### Data shown:
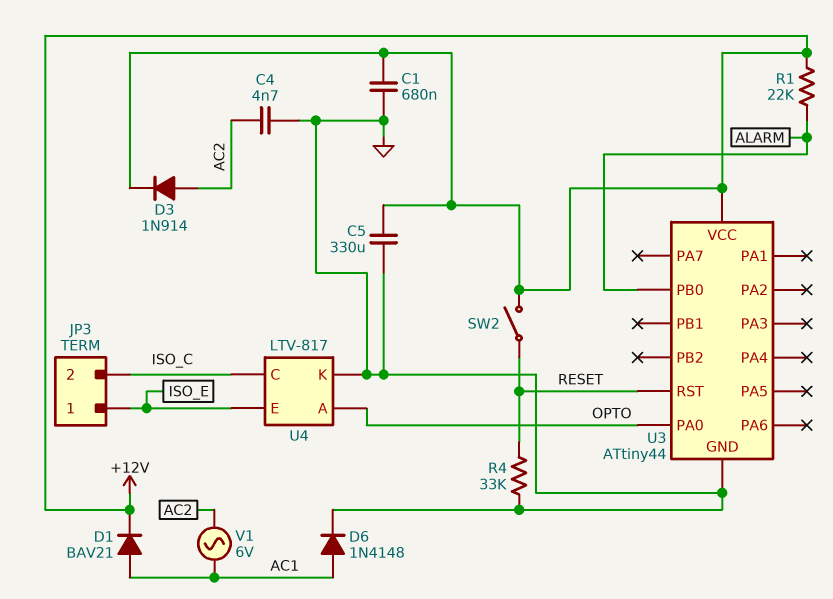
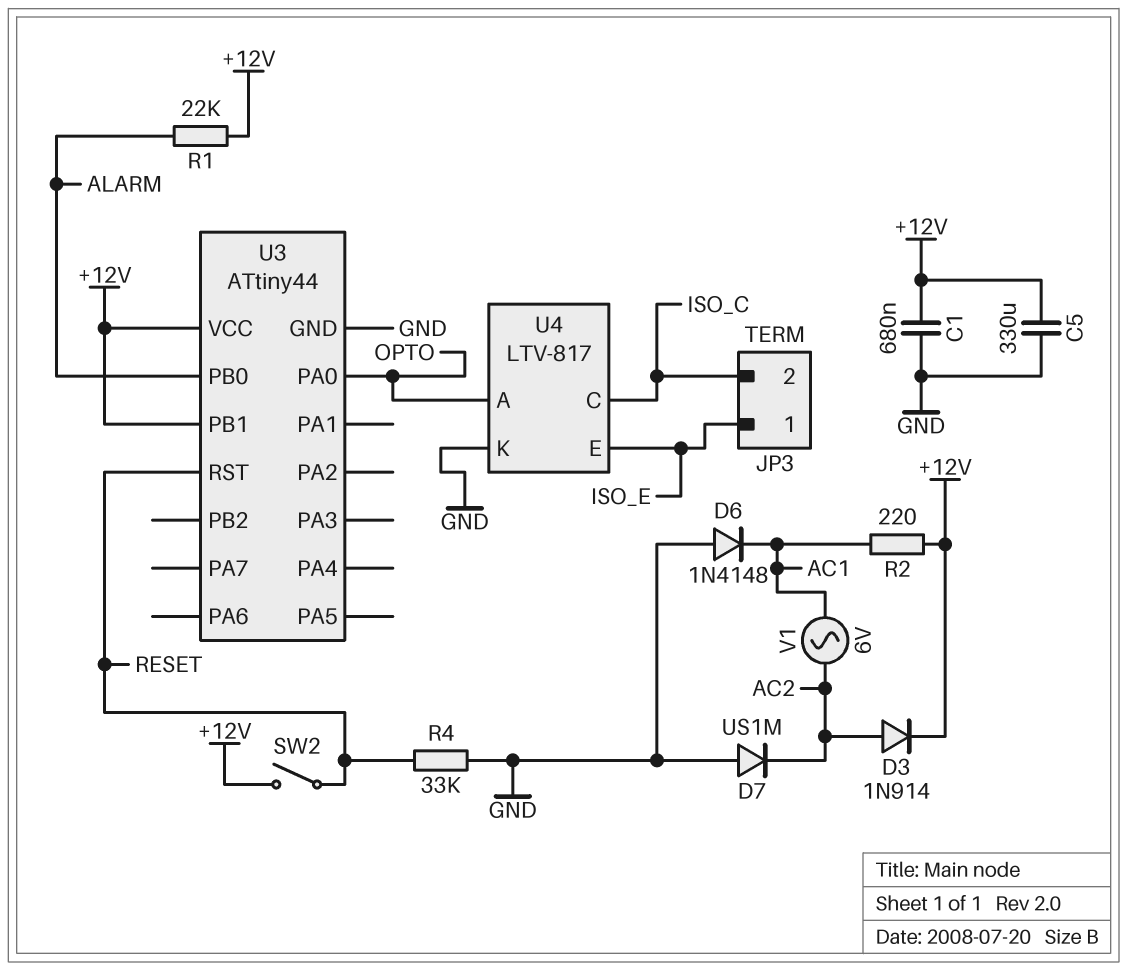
C4: 4.7nF (AC2, GND) -> none
D1: diode BAV21 (A AC1, K +12V) -> none
D6: diode 1N4148 (A AC1, K GND) -> diode 1N4148 (A GND, K AC1)
D7: none -> diode US1M (A GND, K AC2)
R2: none -> 220 (+12V, AC1)
U3 pin PB1: none -> +12V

### Your instructions:
A word-for-word retyping of the material above is expected, without pictures.

### Output for this task:
C4: 4.7nF (AC2, GND) -> none
D1: diode BAV21 (A AC1, K +12V) -> none
D6: diode 1N4148 (A AC1, K GND) -> diode 1N4148 (A GND, K AC1)
D7: none -> diode US1M (A GND, K AC2)
R2: none -> 220 (+12V, AC1)
U3 pin PB1: none -> +12V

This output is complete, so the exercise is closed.